### Task description:
Transcribe each entry exactly, without pictures.

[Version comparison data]
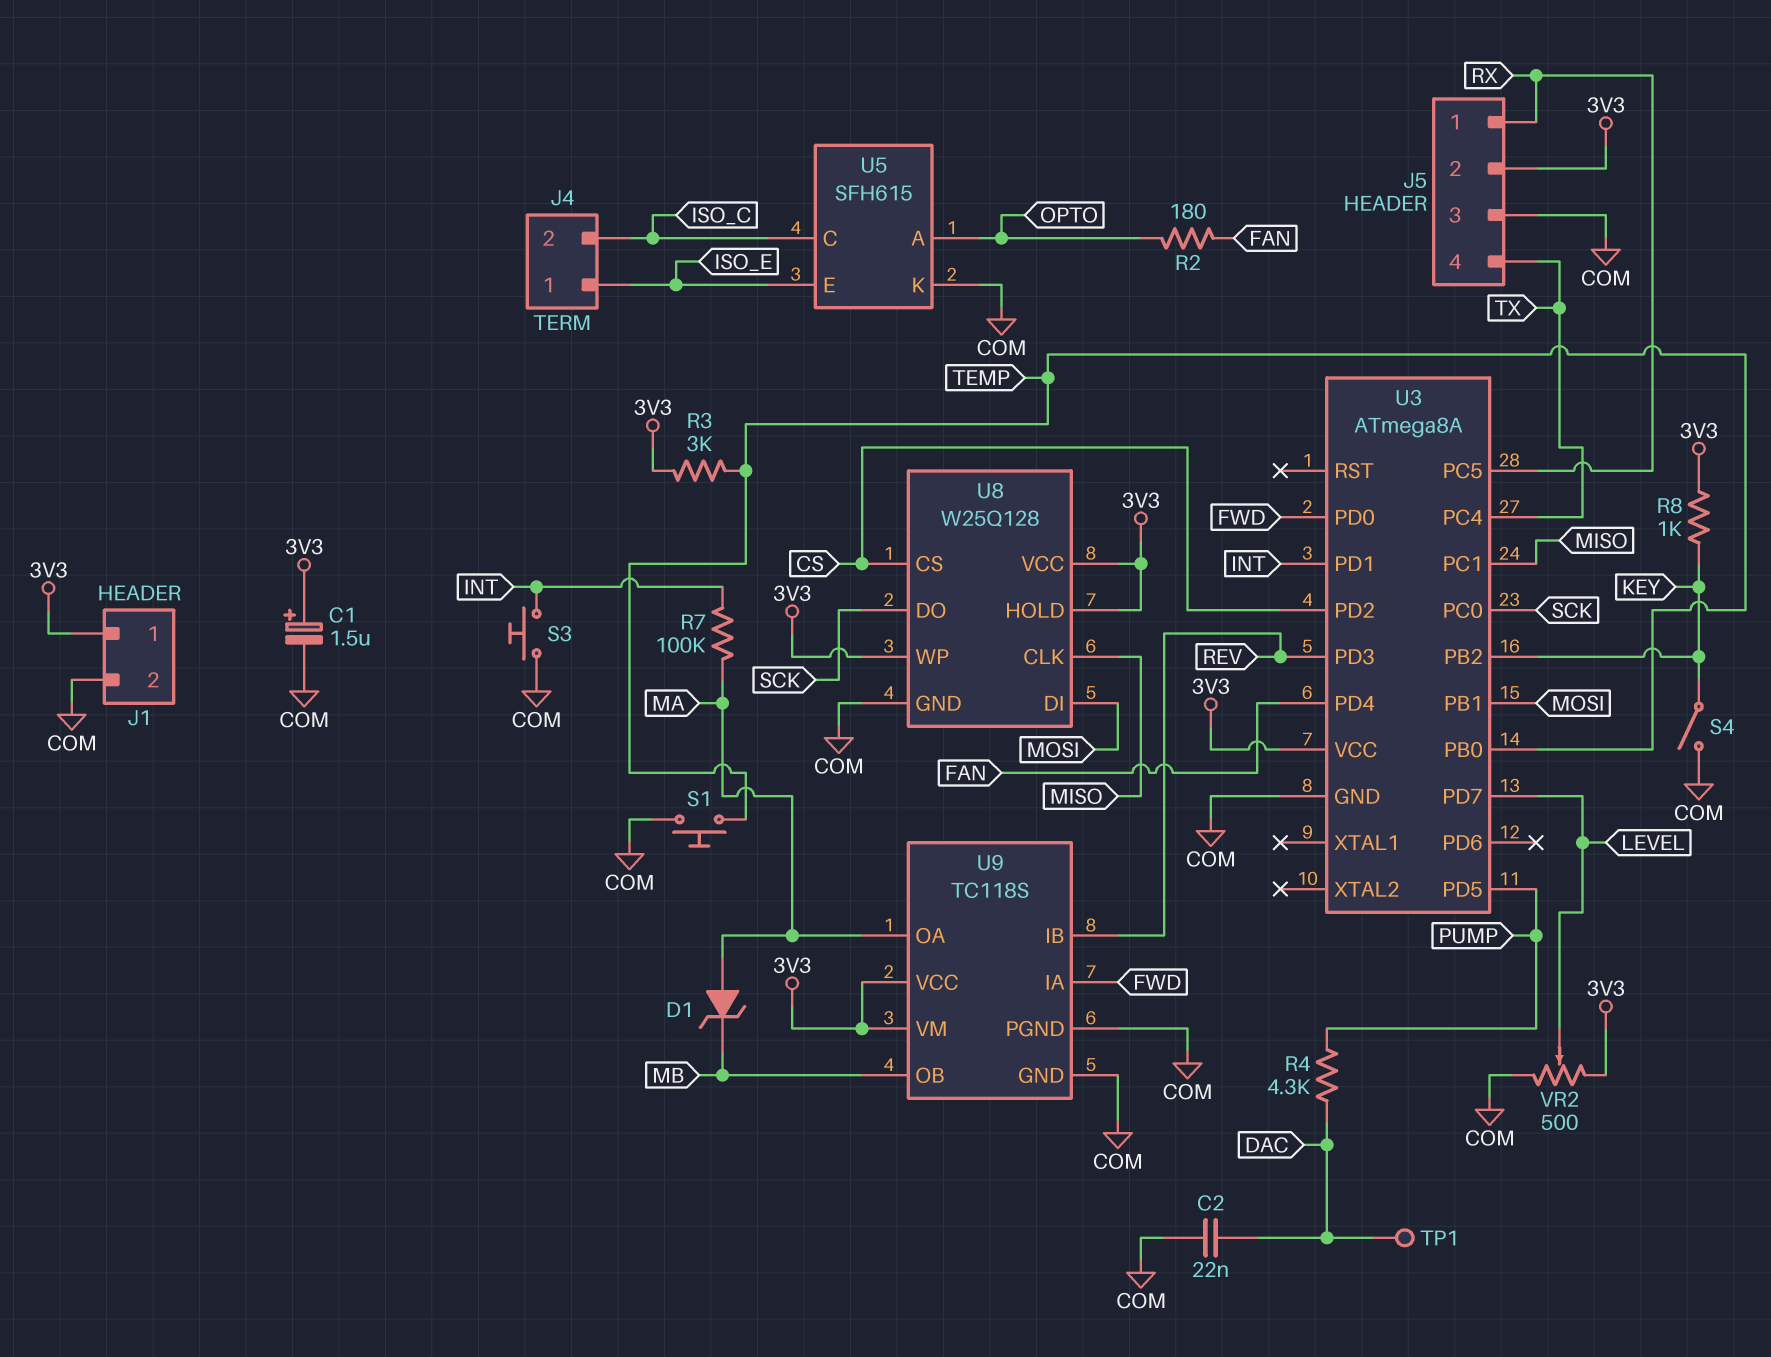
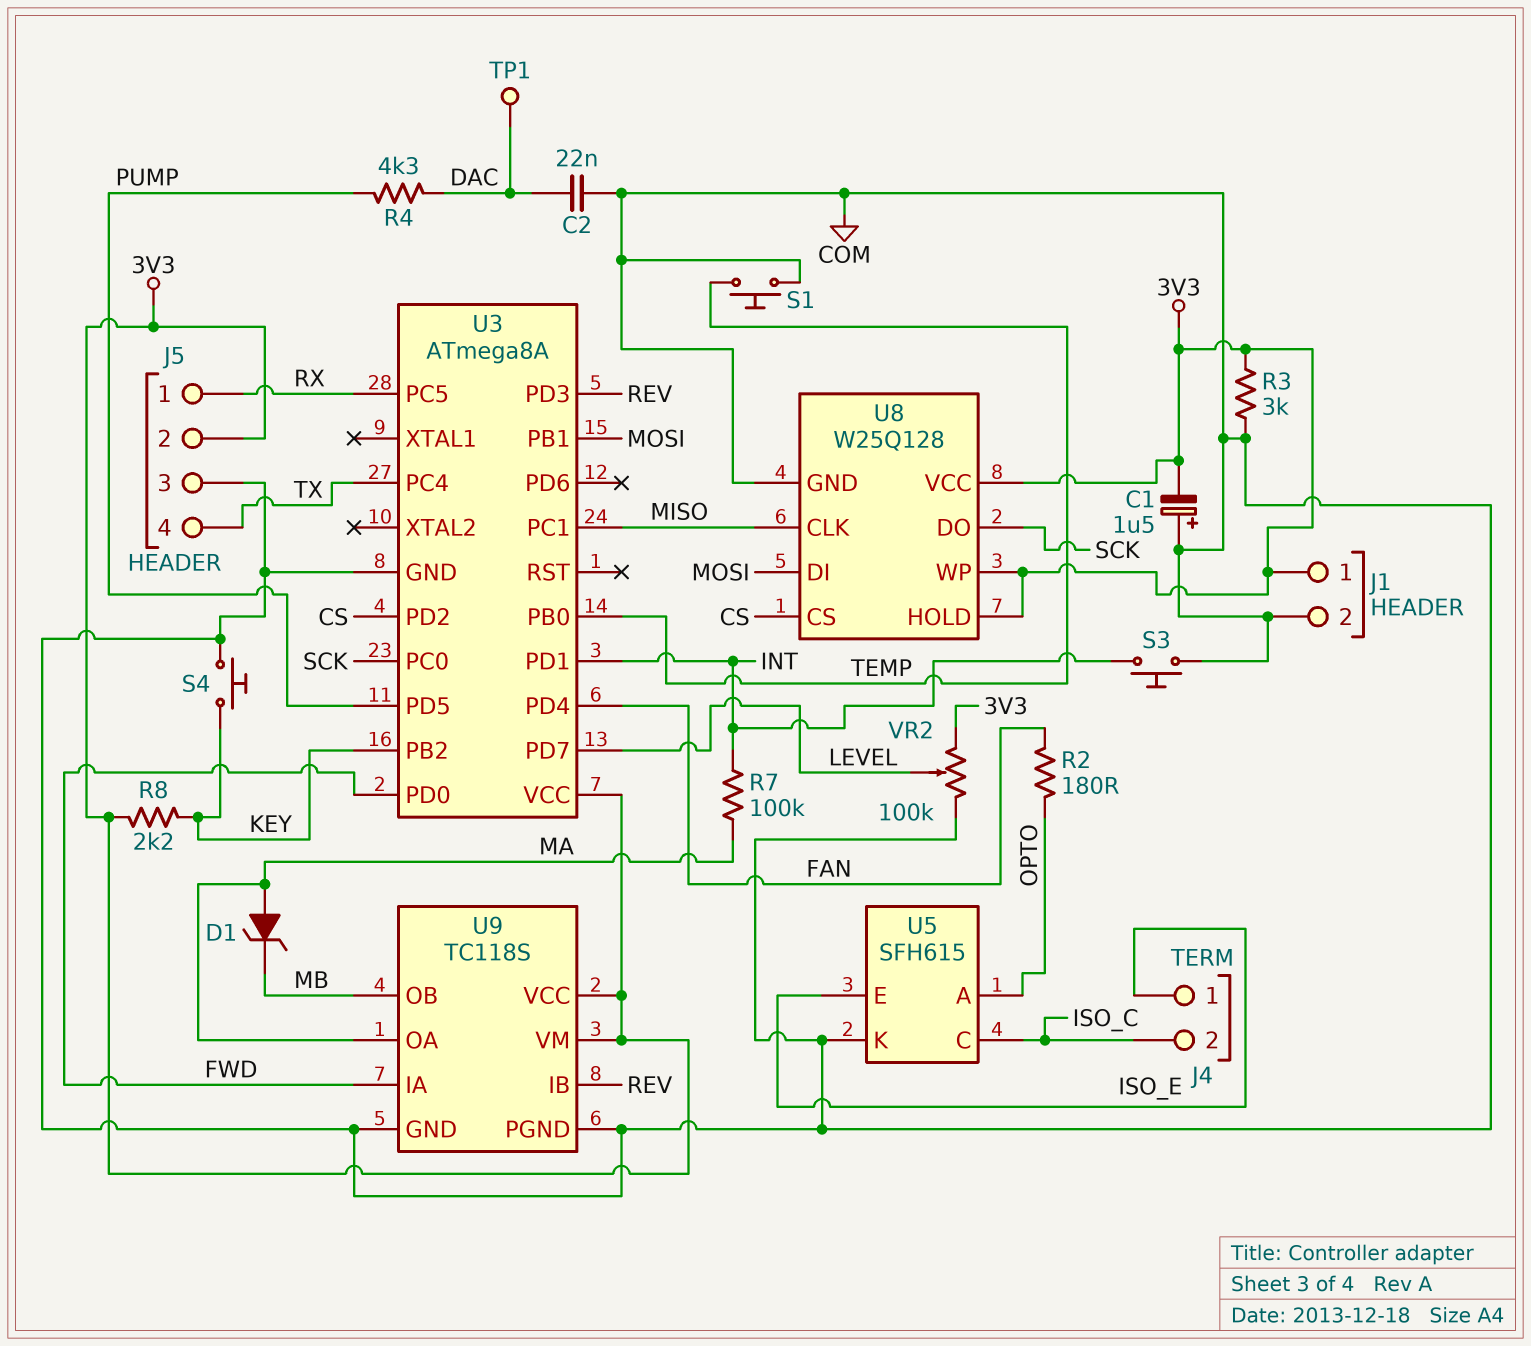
C1: 1.5uF (plus 3V3, minus COM) -> 1.5uF (plus COM, minus 3V3)
R3: 3k (3V3, TEMP) -> 3k (3V3, COM)
R8: 1k (3V3, KEY) -> 2.2k (3V3, KEY)
S4: switch (COM, KEY) -> button (COM, KEY)
VR2: 500 (3V3, COM, wiper LEVEL) -> 100k (3V3, COM, wiper LEVEL)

### Solution to the problem:
C1: 1.5uF (plus 3V3, minus COM) -> 1.5uF (plus COM, minus 3V3)
R3: 3k (3V3, TEMP) -> 3k (3V3, COM)
R8: 1k (3V3, KEY) -> 2.2k (3V3, KEY)
S4: switch (COM, KEY) -> button (COM, KEY)
VR2: 500 (3V3, COM, wiper LEVEL) -> 100k (3V3, COM, wiper LEVEL)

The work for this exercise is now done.